[Image change detection data]
********
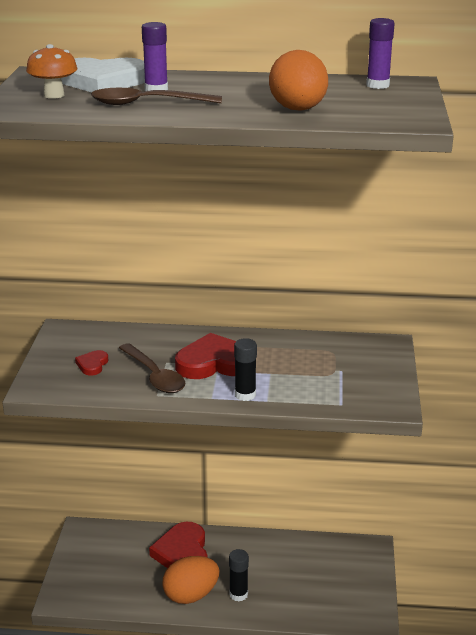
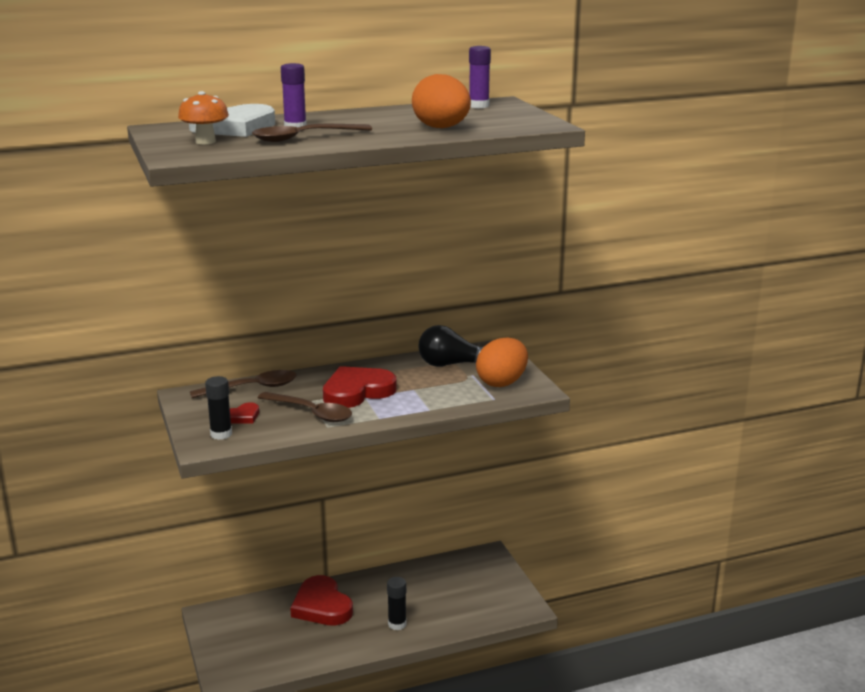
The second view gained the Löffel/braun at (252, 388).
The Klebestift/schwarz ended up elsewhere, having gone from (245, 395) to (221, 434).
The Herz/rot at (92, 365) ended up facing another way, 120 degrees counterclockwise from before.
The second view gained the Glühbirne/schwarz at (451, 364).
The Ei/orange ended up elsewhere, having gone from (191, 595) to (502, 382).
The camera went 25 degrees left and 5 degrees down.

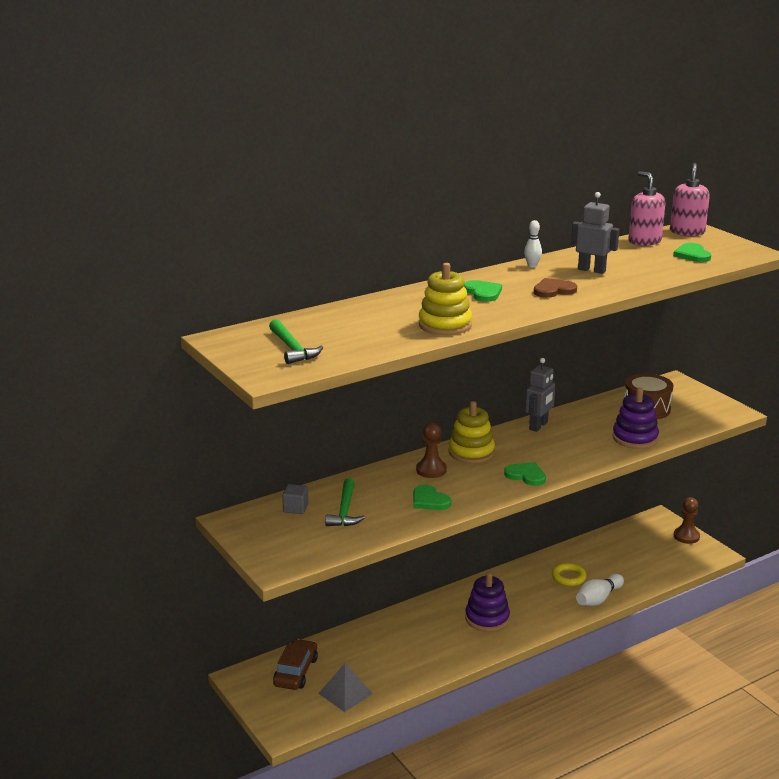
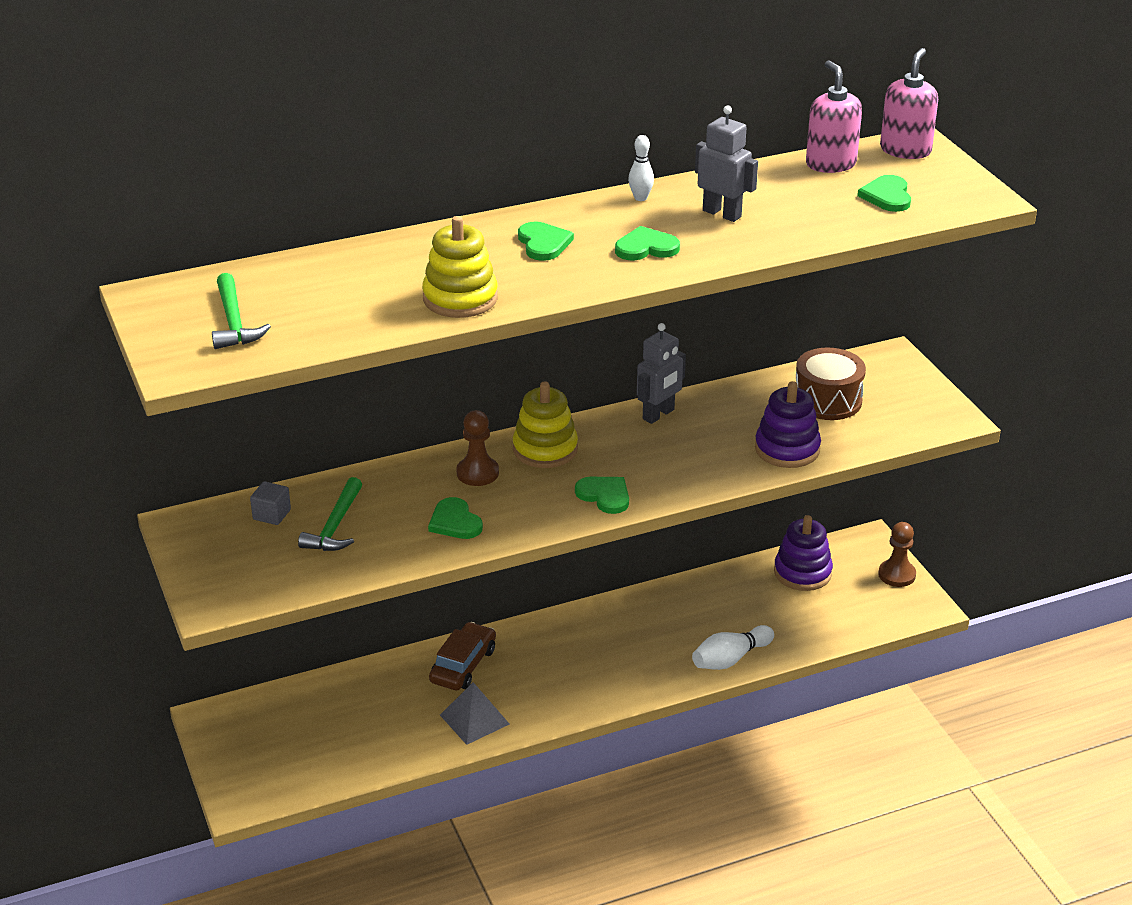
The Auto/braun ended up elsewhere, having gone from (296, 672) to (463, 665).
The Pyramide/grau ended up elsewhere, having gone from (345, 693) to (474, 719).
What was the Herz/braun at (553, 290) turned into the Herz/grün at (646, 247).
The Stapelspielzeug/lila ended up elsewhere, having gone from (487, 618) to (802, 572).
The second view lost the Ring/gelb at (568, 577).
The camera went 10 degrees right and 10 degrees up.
********
• _PROBLEM DETAILS_
From the data above, return every line from the line that has "The Klebestift/schwarz ended" up to and including the line that has "The Ei/orange ended", exactly.

• _ANSWER TO THE PROBLEM_
The Klebestift/schwarz ended up elsewhere, having gone from (245, 395) to (221, 434).
The Herz/rot at (92, 365) ended up facing another way, 120 degrees counterclockwise from before.
The second view gained the Glühbirne/schwarz at (451, 364).
The Ei/orange ended up elsewhere, having gone from (191, 595) to (502, 382).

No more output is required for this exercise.